• [INSTRUCTIONS TO FOLLOW]: Below are the records; give again exactly the line with "appeared: purple road", the line with "spun: purple pill", and each line that lies between them, and nothing besides.

[Coordinate-based change listings]
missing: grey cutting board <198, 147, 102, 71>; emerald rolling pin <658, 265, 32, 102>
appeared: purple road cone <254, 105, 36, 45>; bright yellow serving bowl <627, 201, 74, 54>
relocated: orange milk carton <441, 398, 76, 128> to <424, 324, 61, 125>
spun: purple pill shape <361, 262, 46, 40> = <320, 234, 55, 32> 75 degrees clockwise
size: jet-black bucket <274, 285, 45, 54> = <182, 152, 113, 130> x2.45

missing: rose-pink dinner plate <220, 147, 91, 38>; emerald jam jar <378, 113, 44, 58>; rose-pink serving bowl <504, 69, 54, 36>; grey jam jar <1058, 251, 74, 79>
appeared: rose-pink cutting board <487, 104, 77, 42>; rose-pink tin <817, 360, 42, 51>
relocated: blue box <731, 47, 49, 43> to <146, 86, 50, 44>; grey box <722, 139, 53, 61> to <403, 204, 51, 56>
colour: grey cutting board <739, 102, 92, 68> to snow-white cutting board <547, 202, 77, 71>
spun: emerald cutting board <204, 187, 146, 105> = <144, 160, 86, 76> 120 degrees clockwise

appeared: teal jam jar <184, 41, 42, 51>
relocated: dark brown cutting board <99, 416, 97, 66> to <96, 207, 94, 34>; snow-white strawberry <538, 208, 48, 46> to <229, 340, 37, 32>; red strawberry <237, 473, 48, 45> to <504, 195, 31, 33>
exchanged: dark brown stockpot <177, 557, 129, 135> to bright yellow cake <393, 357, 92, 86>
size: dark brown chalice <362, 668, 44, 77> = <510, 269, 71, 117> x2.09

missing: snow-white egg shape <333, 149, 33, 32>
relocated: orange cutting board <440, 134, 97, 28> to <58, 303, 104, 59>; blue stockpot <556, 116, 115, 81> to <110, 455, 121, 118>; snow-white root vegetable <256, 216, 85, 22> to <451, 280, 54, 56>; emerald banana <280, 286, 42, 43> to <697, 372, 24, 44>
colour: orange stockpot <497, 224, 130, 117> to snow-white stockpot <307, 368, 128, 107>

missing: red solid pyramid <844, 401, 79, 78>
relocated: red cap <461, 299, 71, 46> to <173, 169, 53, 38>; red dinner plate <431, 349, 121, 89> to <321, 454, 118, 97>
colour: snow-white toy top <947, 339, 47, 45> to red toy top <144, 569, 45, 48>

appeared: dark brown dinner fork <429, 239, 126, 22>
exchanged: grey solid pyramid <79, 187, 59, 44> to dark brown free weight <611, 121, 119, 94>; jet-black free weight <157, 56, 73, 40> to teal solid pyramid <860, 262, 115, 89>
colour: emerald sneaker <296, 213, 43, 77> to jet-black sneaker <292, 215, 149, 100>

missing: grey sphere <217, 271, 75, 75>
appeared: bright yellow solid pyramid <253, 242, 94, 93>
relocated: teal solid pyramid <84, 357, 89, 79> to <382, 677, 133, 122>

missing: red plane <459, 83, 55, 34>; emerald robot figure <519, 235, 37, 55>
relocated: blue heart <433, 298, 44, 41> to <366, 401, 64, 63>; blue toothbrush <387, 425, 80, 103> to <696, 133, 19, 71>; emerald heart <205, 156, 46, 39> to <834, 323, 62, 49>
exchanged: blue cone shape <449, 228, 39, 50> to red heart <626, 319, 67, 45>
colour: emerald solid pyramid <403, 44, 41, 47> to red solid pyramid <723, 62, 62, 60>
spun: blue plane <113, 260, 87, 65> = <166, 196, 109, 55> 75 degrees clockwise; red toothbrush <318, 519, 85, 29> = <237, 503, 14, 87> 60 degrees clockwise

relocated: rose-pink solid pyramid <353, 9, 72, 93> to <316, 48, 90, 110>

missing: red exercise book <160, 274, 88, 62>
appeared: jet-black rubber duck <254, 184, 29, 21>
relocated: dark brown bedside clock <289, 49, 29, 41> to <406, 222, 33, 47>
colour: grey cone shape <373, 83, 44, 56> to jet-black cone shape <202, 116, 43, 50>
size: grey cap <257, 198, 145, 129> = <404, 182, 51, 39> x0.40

• [ANSWER SPACE]:
appeared: purple road cone <254, 105, 36, 45>; bright yellow serving bowl <627, 201, 74, 54>
relocated: orange milk carton <441, 398, 76, 128> to <424, 324, 61, 125>
spun: purple pill shape <361, 262, 46, 40> = <320, 234, 55, 32> 75 degrees clockwise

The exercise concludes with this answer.